● **Problem**
A letter-for-letter copy of the listing is required, with no pictures in it.

● **Given data**
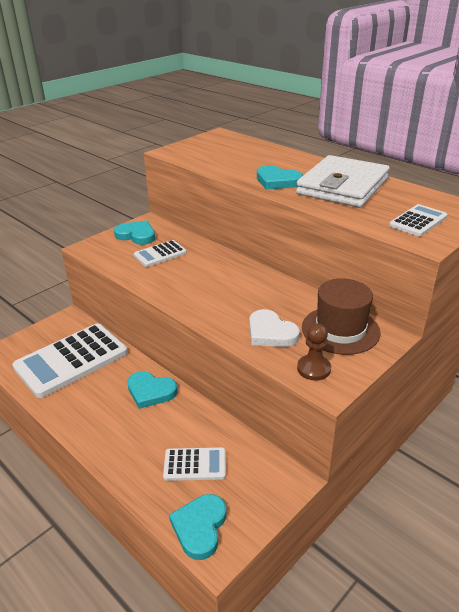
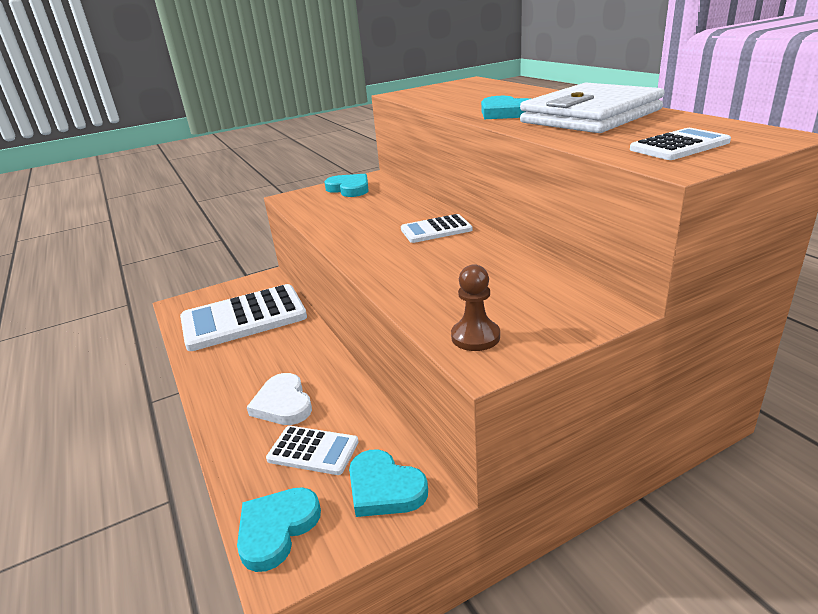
camera: 20 degrees right, 5 degrees down
(150, 391) = (308, 361): turquoise heart -> turquoise heart (384, 488)
(160, 254) = (362, 206): white calculator -> white calculator (436, 230)
(270, 332) = (442, 291): white heart -> white heart (283, 404)
(340, 330) = (541, 296): brown hat -> none

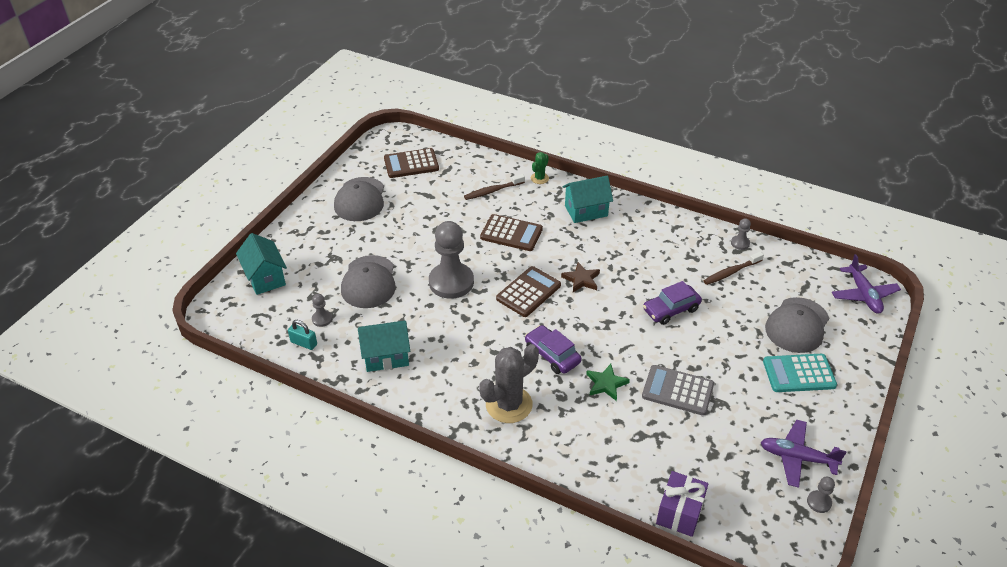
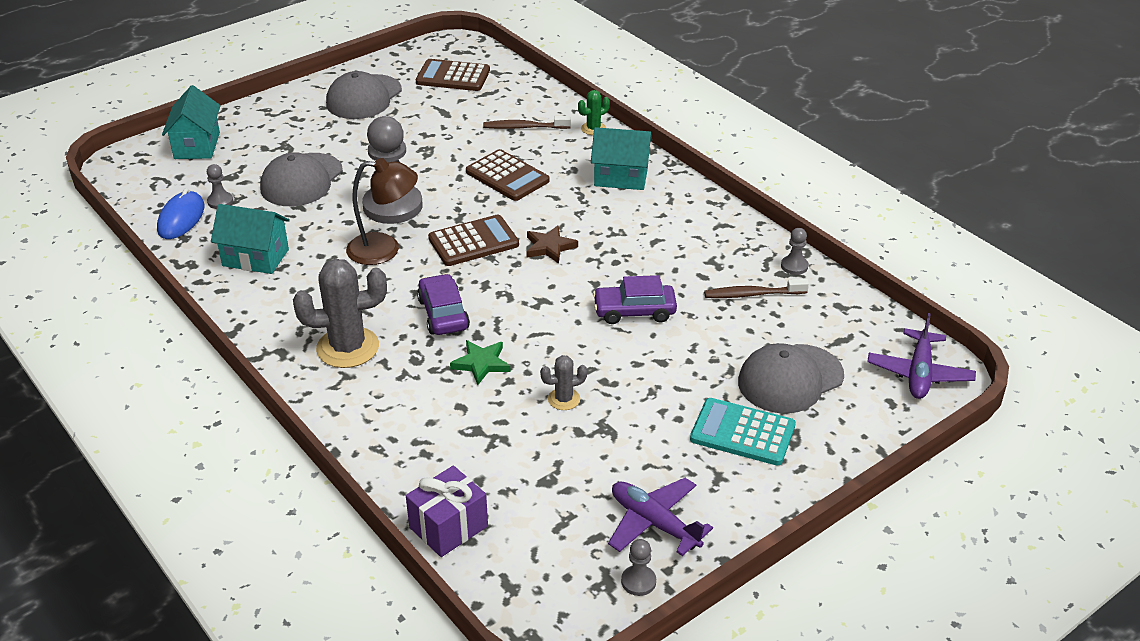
camera: 25 degrees right, 5 degrees down
(304, 343) = (181, 218): turquoise padlock -> blue mouse
(473, 319) = (384, 250): none -> brown lamp
(677, 390) = (564, 399): grey calculator -> grey cactus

● **Your response**
camera: 20 degrees right, 5 degrees down
(150, 391) = (308, 361): turquoise heart -> turquoise heart (384, 488)
(160, 254) = (362, 206): white calculator -> white calculator (436, 230)
(270, 332) = (442, 291): white heart -> white heart (283, 404)
(340, 330) = (541, 296): brown hat -> none

camera: 25 degrees right, 5 degrees down
(304, 343) = (181, 218): turquoise padlock -> blue mouse
(473, 319) = (384, 250): none -> brown lamp
(677, 390) = (564, 399): grey calculator -> grey cactus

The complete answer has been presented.